(Extracted records)
· · · · · · ·

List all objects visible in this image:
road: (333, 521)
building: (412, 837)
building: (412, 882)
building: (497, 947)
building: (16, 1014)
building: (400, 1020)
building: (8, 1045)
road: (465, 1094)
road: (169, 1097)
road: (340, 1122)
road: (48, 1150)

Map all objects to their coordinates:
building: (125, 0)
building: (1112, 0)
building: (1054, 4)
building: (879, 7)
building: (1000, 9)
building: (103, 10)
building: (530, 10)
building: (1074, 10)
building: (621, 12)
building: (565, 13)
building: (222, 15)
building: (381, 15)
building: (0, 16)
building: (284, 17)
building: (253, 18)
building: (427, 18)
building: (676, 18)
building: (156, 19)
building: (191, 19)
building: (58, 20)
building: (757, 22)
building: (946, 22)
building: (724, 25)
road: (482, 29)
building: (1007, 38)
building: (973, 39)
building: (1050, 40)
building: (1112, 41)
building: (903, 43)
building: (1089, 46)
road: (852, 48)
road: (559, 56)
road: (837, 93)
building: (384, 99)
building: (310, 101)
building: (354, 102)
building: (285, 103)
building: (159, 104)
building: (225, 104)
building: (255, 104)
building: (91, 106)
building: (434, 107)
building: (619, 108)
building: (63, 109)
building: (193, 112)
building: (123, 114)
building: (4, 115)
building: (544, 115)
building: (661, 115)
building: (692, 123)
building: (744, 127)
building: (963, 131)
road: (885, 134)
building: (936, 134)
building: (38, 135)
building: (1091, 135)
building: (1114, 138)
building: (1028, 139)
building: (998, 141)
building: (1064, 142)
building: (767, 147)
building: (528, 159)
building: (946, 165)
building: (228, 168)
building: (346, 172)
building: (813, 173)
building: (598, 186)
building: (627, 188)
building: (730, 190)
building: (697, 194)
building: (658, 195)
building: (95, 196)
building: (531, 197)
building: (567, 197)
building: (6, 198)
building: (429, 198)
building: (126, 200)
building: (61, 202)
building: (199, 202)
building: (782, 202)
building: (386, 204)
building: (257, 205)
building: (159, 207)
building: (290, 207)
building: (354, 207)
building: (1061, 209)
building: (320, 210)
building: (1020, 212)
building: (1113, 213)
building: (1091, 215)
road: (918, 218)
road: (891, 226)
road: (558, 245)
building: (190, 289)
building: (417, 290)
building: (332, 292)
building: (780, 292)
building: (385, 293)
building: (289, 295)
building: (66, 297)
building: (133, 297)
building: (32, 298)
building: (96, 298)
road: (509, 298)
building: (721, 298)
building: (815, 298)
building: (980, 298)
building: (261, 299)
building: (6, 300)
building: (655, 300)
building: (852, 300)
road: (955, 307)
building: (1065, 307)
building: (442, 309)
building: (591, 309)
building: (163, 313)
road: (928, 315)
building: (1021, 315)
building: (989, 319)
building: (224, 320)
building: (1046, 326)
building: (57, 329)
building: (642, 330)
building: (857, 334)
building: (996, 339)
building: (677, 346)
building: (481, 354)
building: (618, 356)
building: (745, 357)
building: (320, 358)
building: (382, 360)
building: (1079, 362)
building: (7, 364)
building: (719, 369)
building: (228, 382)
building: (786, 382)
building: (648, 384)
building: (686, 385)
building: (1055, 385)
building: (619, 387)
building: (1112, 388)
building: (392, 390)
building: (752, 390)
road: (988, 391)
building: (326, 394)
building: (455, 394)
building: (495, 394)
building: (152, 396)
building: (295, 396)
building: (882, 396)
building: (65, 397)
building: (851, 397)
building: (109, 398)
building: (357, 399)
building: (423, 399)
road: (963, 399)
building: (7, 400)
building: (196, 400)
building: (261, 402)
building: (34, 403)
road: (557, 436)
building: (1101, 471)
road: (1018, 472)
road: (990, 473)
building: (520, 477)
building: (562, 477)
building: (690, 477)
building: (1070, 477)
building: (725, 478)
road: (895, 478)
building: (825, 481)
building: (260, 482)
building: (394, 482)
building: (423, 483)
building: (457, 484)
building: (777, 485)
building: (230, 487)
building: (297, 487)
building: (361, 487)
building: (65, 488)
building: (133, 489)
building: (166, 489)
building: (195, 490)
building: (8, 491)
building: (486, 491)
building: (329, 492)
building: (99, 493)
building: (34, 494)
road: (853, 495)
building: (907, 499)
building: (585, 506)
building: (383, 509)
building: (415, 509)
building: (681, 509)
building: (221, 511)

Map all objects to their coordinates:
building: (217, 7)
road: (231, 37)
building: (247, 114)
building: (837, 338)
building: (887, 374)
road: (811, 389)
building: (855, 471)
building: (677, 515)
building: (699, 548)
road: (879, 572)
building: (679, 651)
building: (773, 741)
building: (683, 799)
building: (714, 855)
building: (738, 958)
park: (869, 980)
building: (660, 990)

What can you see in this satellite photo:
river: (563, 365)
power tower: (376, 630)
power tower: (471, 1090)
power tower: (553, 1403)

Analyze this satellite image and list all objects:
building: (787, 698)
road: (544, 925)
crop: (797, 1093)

· · · · · · ·

### THE TASK
The records above must be retyped in full. Keep each one exactly as it is.

### YOUR SOLUTION
List all objects visible in this image:
road: (333, 521)
building: (412, 837)
building: (412, 882)
building: (497, 947)
building: (16, 1014)
building: (400, 1020)
building: (8, 1045)
road: (465, 1094)
road: (169, 1097)
road: (340, 1122)
road: (48, 1150)

Map all objects to their coordinates:
building: (125, 0)
building: (1112, 0)
building: (1054, 4)
building: (879, 7)
building: (1000, 9)
building: (103, 10)
building: (530, 10)
building: (1074, 10)
building: (621, 12)
building: (565, 13)
building: (222, 15)
building: (381, 15)
building: (0, 16)
building: (284, 17)
building: (253, 18)
building: (427, 18)
building: (676, 18)
building: (156, 19)
building: (191, 19)
building: (58, 20)
building: (757, 22)
building: (946, 22)
building: (724, 25)
road: (482, 29)
building: (1007, 38)
building: (973, 39)
building: (1050, 40)
building: (1112, 41)
building: (903, 43)
building: (1089, 46)
road: (852, 48)
road: (559, 56)
road: (837, 93)
building: (384, 99)
building: (310, 101)
building: (354, 102)
building: (285, 103)
building: (159, 104)
building: (225, 104)
building: (255, 104)
building: (91, 106)
building: (434, 107)
building: (619, 108)
building: (63, 109)
building: (193, 112)
building: (123, 114)
building: (4, 115)
building: (544, 115)
building: (661, 115)
building: (692, 123)
building: (744, 127)
building: (963, 131)
road: (885, 134)
building: (936, 134)
building: (38, 135)
building: (1091, 135)
building: (1114, 138)
building: (1028, 139)
building: (998, 141)
building: (1064, 142)
building: (767, 147)
building: (528, 159)
building: (946, 165)
building: (228, 168)
building: (346, 172)
building: (813, 173)
building: (598, 186)
building: (627, 188)
building: (730, 190)
building: (697, 194)
building: (658, 195)
building: (95, 196)
building: (531, 197)
building: (567, 197)
building: (6, 198)
building: (429, 198)
building: (126, 200)
building: (61, 202)
building: (199, 202)
building: (782, 202)
building: (386, 204)
building: (257, 205)
building: (159, 207)
building: (290, 207)
building: (354, 207)
building: (1061, 209)
building: (320, 210)
building: (1020, 212)
building: (1113, 213)
building: (1091, 215)
road: (918, 218)
road: (891, 226)
road: (558, 245)
building: (190, 289)
building: (417, 290)
building: (332, 292)
building: (780, 292)
building: (385, 293)
building: (289, 295)
building: (66, 297)
building: (133, 297)
building: (32, 298)
building: (96, 298)
road: (509, 298)
building: (721, 298)
building: (815, 298)
building: (980, 298)
building: (261, 299)
building: (6, 300)
building: (655, 300)
building: (852, 300)
road: (955, 307)
building: (1065, 307)
building: (442, 309)
building: (591, 309)
building: (163, 313)
road: (928, 315)
building: (1021, 315)
building: (989, 319)
building: (224, 320)
building: (1046, 326)
building: (57, 329)
building: (642, 330)
building: (857, 334)
building: (996, 339)
building: (677, 346)
building: (481, 354)
building: (618, 356)
building: (745, 357)
building: (320, 358)
building: (382, 360)
building: (1079, 362)
building: (7, 364)
building: (719, 369)
building: (228, 382)
building: (786, 382)
building: (648, 384)
building: (686, 385)
building: (1055, 385)
building: (619, 387)
building: (1112, 388)
building: (392, 390)
building: (752, 390)
road: (988, 391)
building: (326, 394)
building: (455, 394)
building: (495, 394)
building: (152, 396)
building: (295, 396)
building: (882, 396)
building: (65, 397)
building: (851, 397)
building: (109, 398)
building: (357, 399)
building: (423, 399)
road: (963, 399)
building: (7, 400)
building: (196, 400)
building: (261, 402)
building: (34, 403)
road: (557, 436)
building: (1101, 471)
road: (1018, 472)
road: (990, 473)
building: (520, 477)
building: (562, 477)
building: (690, 477)
building: (1070, 477)
building: (725, 478)
road: (895, 478)
building: (825, 481)
building: (260, 482)
building: (394, 482)
building: (423, 483)
building: (457, 484)
building: (777, 485)
building: (230, 487)
building: (297, 487)
building: (361, 487)
building: (65, 488)
building: (133, 489)
building: (166, 489)
building: (195, 490)
building: (8, 491)
building: (486, 491)
building: (329, 492)
building: (99, 493)
building: (34, 494)
road: (853, 495)
building: (907, 499)
building: (585, 506)
building: (383, 509)
building: (415, 509)
building: (681, 509)
building: (221, 511)

Map all objects to their coordinates:
building: (217, 7)
road: (231, 37)
building: (247, 114)
building: (837, 338)
building: (887, 374)
road: (811, 389)
building: (855, 471)
building: (677, 515)
building: (699, 548)
road: (879, 572)
building: (679, 651)
building: (773, 741)
building: (683, 799)
building: (714, 855)
building: (738, 958)
park: (869, 980)
building: (660, 990)

What can you see in this satellite photo:
river: (563, 365)
power tower: (376, 630)
power tower: (471, 1090)
power tower: (553, 1403)

Analyze this satellite image and list all objects:
building: (787, 698)
road: (544, 925)
crop: (797, 1093)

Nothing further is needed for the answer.